▶ **Exercise goal**: Write back, word for word, the lines from the one containing "green plate E6 level 2 -> none" to the end of the listing below. Include nothing else, and no pictures.

▶ **Exercise data**:
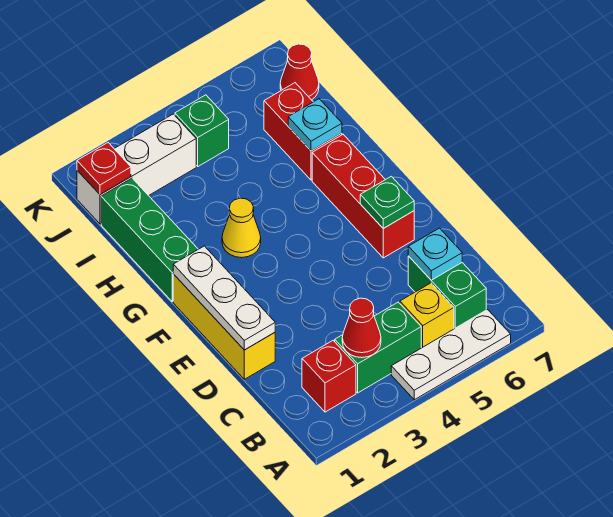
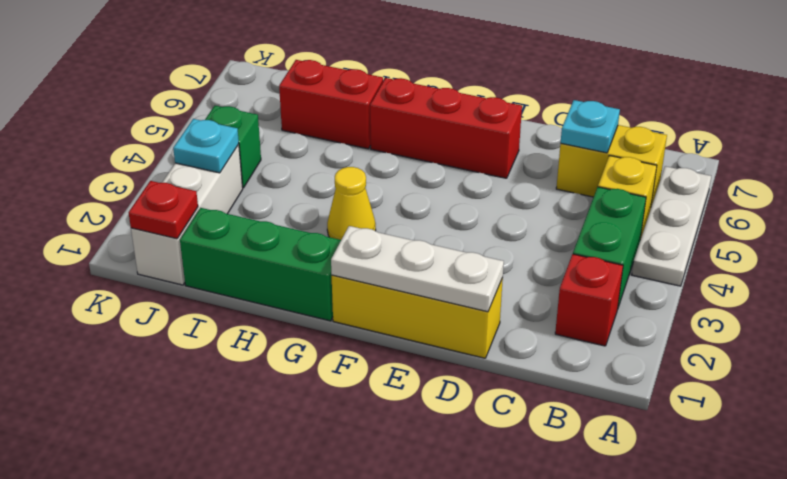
red cone B3 level 2 -> none
green brick B6:C6 level 1 -> yellow brick B6:C6 level 1
green plate E6 level 2 -> none
cyan plate H6 level 2 -> cyan plate J3 level 2
red cone J7 level 1 -> none

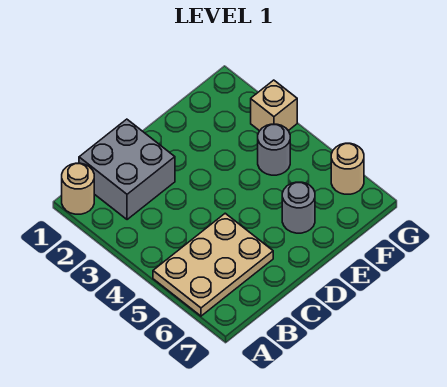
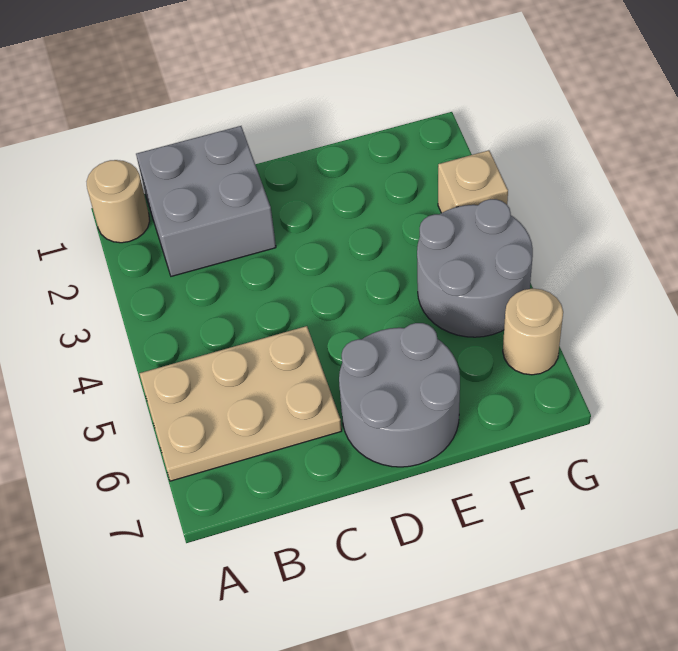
grey round brick E6 level 1 -> grey round brick D6:E7 level 1
grey round brick F4 level 1 -> grey round brick F4:G5 level 1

▶ **Result for this exercise**:
green plate E6 level 2 -> none
cyan plate H6 level 2 -> cyan plate J3 level 2
red cone J7 level 1 -> none

grey round brick E6 level 1 -> grey round brick D6:E7 level 1
grey round brick F4 level 1 -> grey round brick F4:G5 level 1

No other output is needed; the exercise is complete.